Write out each record below exactly, but not the pictures.

Saved entries:
....
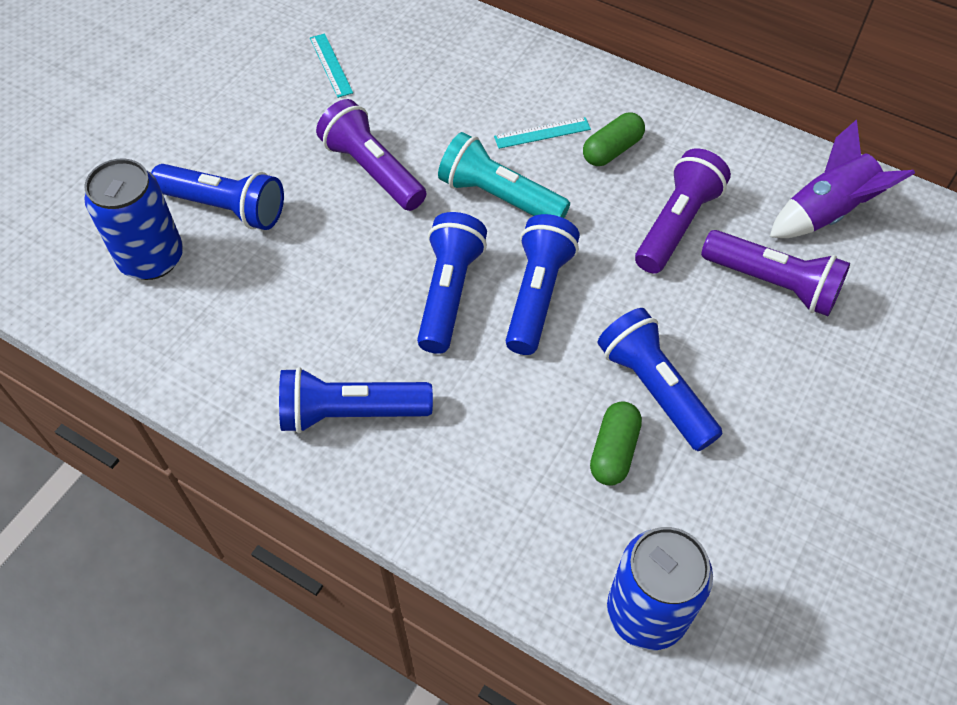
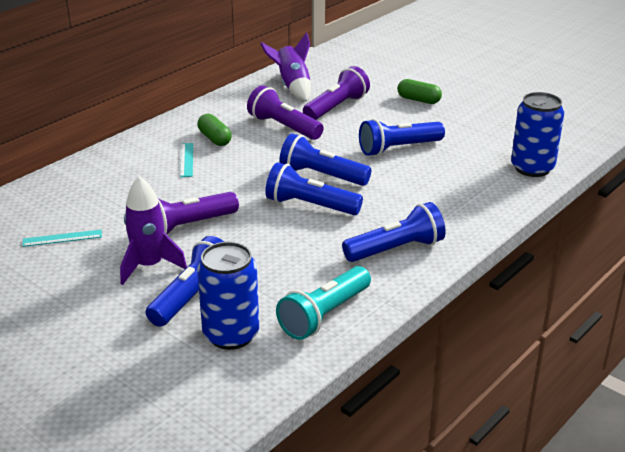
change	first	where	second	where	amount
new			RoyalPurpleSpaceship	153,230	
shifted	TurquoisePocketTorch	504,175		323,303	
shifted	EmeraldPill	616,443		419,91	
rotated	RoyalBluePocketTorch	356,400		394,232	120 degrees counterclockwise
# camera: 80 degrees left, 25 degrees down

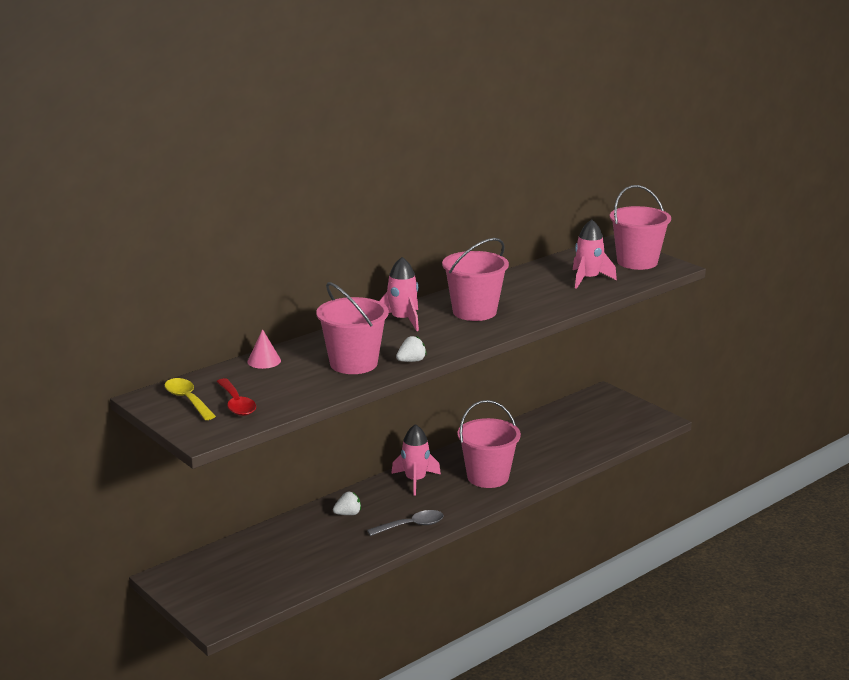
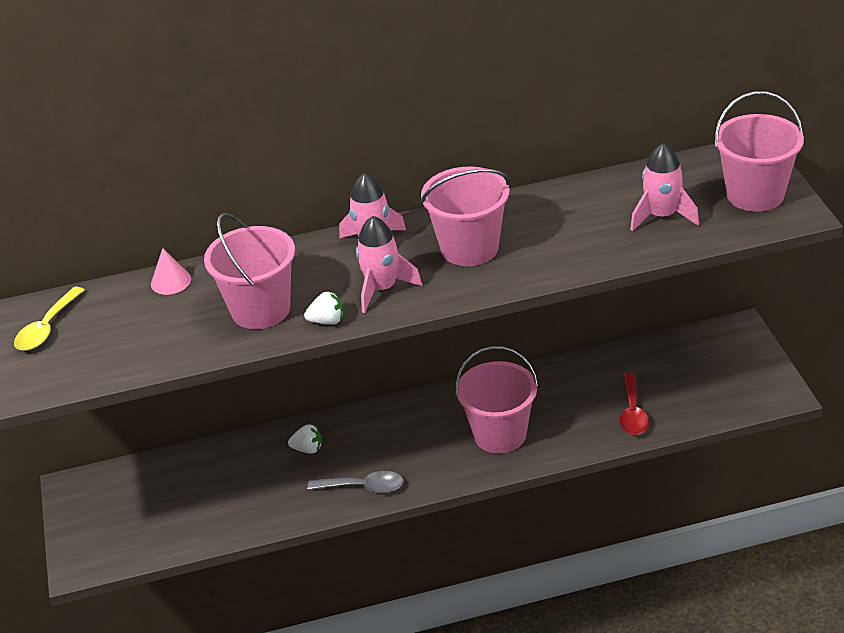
change	first	where	second	where	amount
shifted	ScarletTablespoon	236,397		634,404	
shifted	PinkSpaceship	416,460		389,264	
rotated	BrightYellowTablespoon	190,399		49,319	150 degrees counterclockwise
# camera: 30 degrees right, 15 degrees up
....
* **Your solution**
change	first	where	second	where	amount
new			RoyalPurpleSpaceship	153,230	
shifted	TurquoisePocketTorch	504,175		323,303	
shifted	EmeraldPill	616,443		419,91	
rotated	RoyalBluePocketTorch	356,400		394,232	120 degrees counterclockwise
# camera: 80 degrees left, 25 degrees down

change	first	where	second	where	amount
shifted	ScarletTablespoon	236,397		634,404	
shifted	PinkSpaceship	416,460		389,264	
rotated	BrightYellowTablespoon	190,399		49,319	150 degrees counterclockwise
# camera: 30 degrees right, 15 degrees up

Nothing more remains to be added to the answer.